** Opening Information provided block **
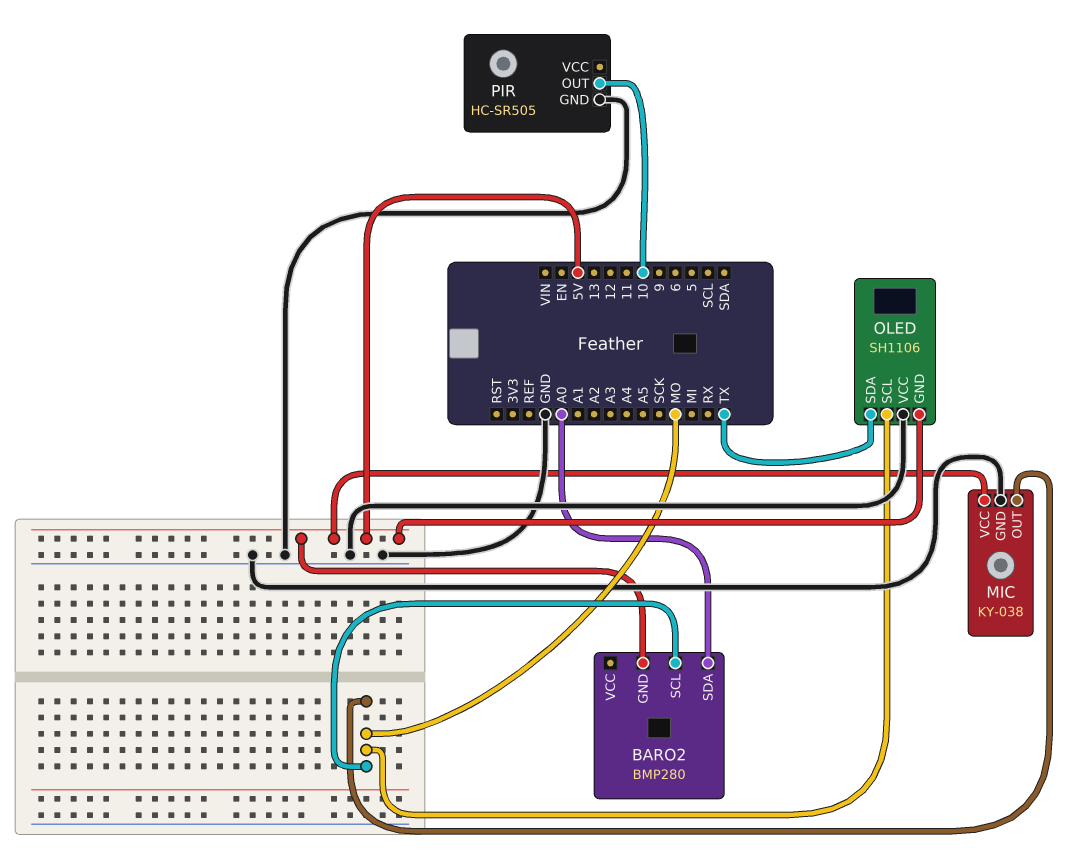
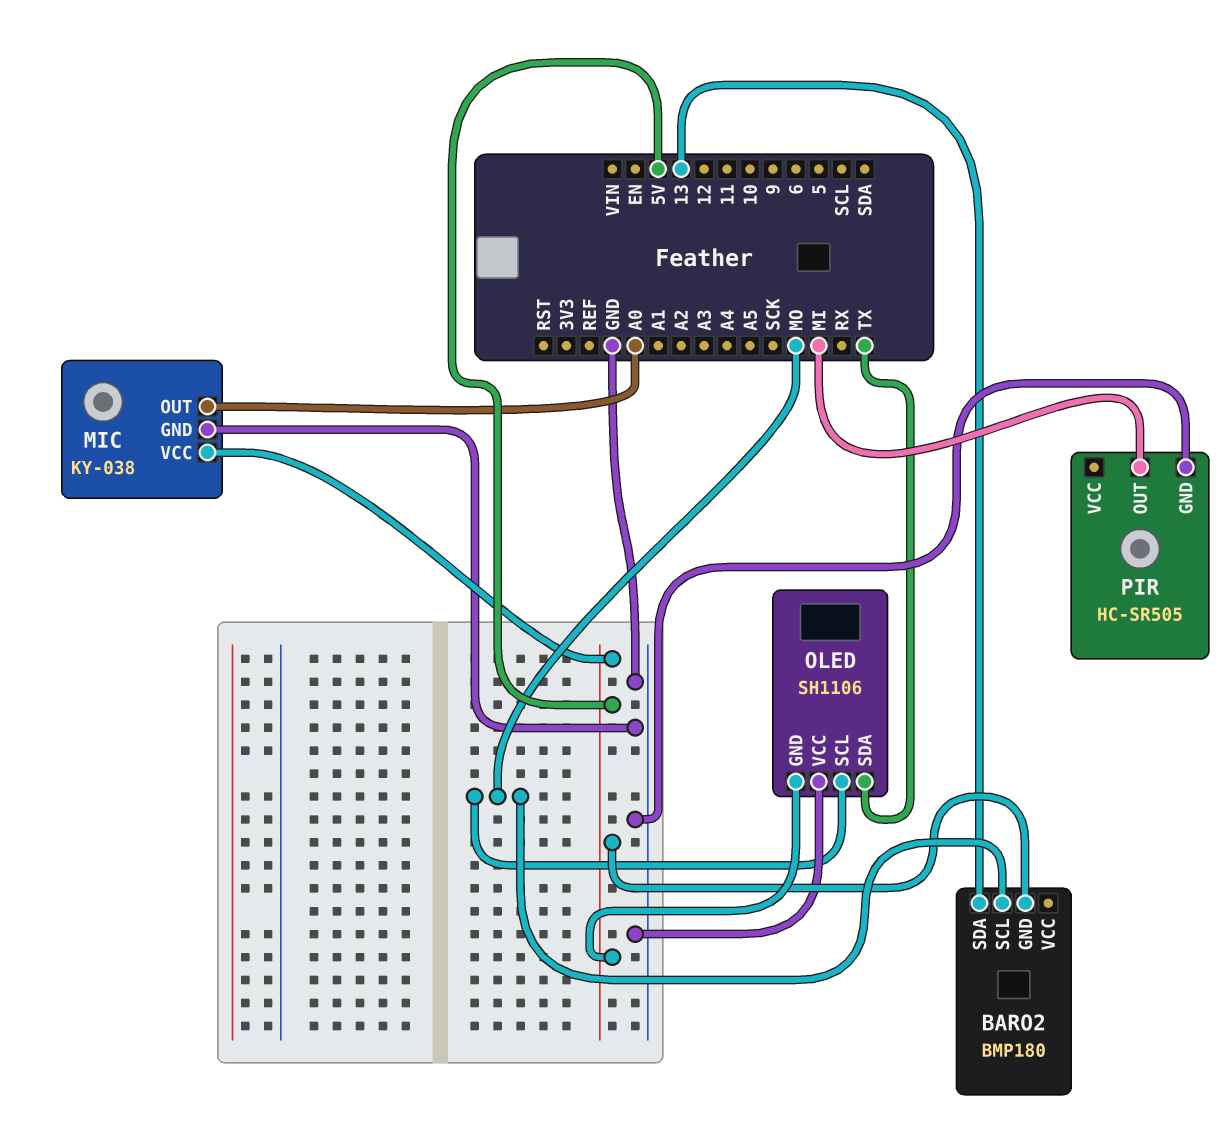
BARO2: BMP280 -> BMP180
BARO2 pin SDA: A0 -> 13
MIC pin OUT: MO -> A0
PIR pin OUT: 10 -> MI

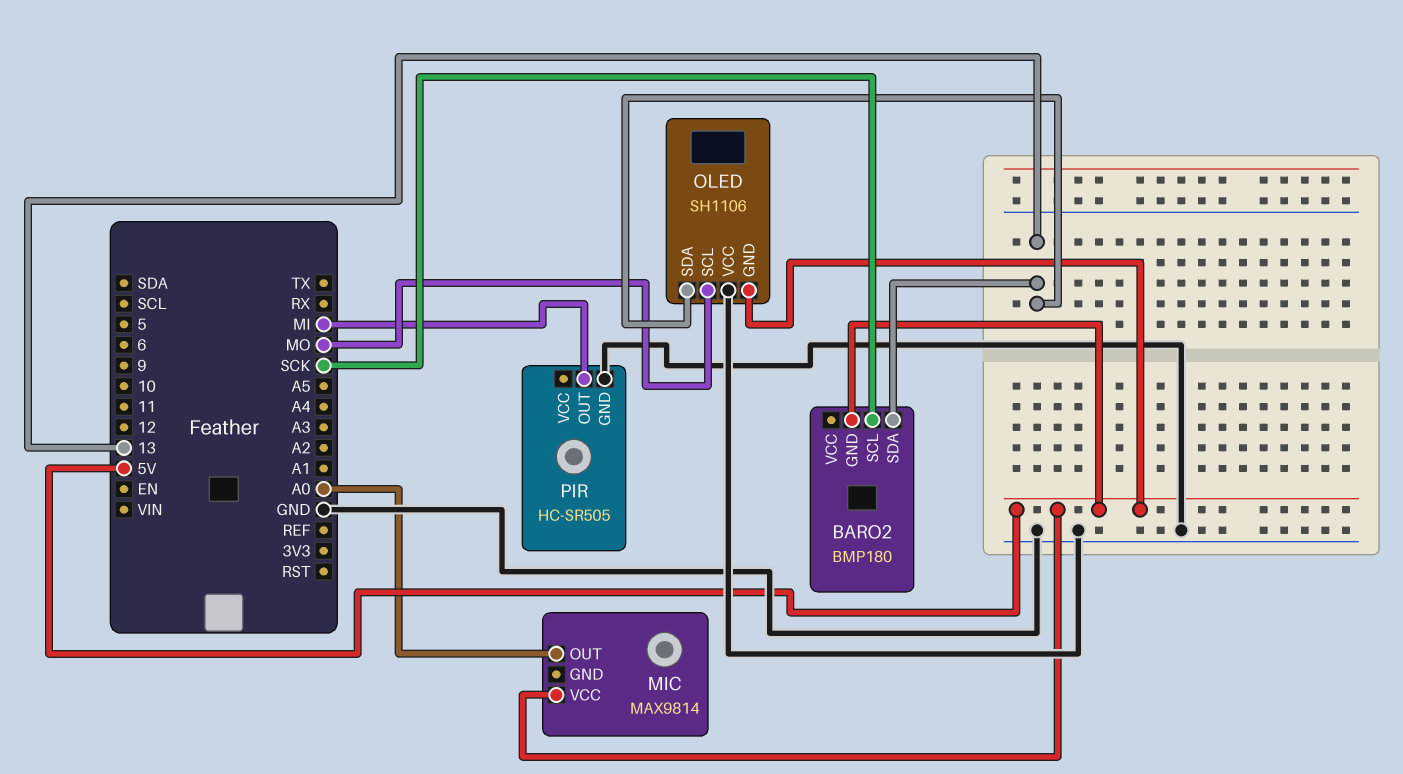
BARO2 pin SCL: MO -> SCK
MIC: KY-038 -> MAX9814
MIC pin GND: GND -> none
OLED pin SDA: TX -> 13

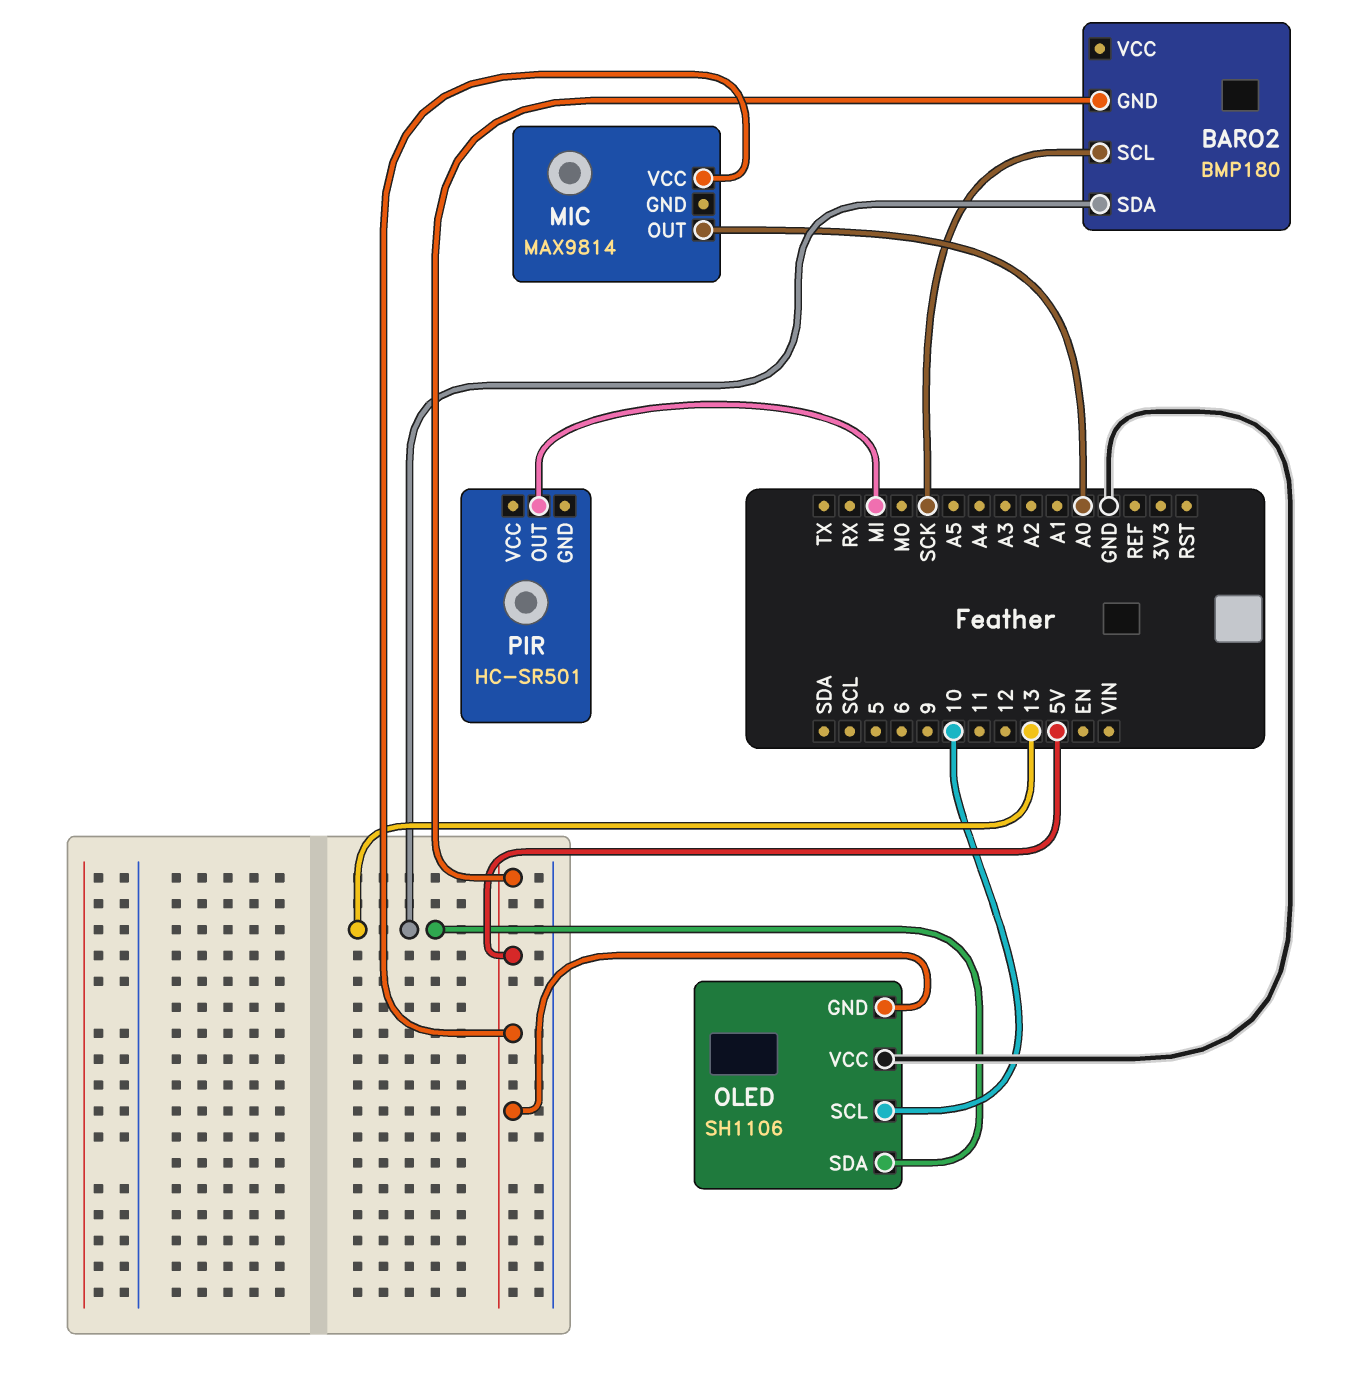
OLED pin SCL: MO -> 10
PIR: HC-SR505 -> HC-SR501
PIR pin GND: GND -> none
** Closing Information provided block **
— Task statement —
In the data above, find the line with "MIC: KY-038 -> MAX9814" and repeat it and every line after it through the end, exactly; leave the pictures out.

— Response to the exercise —
MIC: KY-038 -> MAX9814
MIC pin GND: GND -> none
OLED pin SDA: TX -> 13

OLED pin SCL: MO -> 10
PIR: HC-SR505 -> HC-SR501
PIR pin GND: GND -> none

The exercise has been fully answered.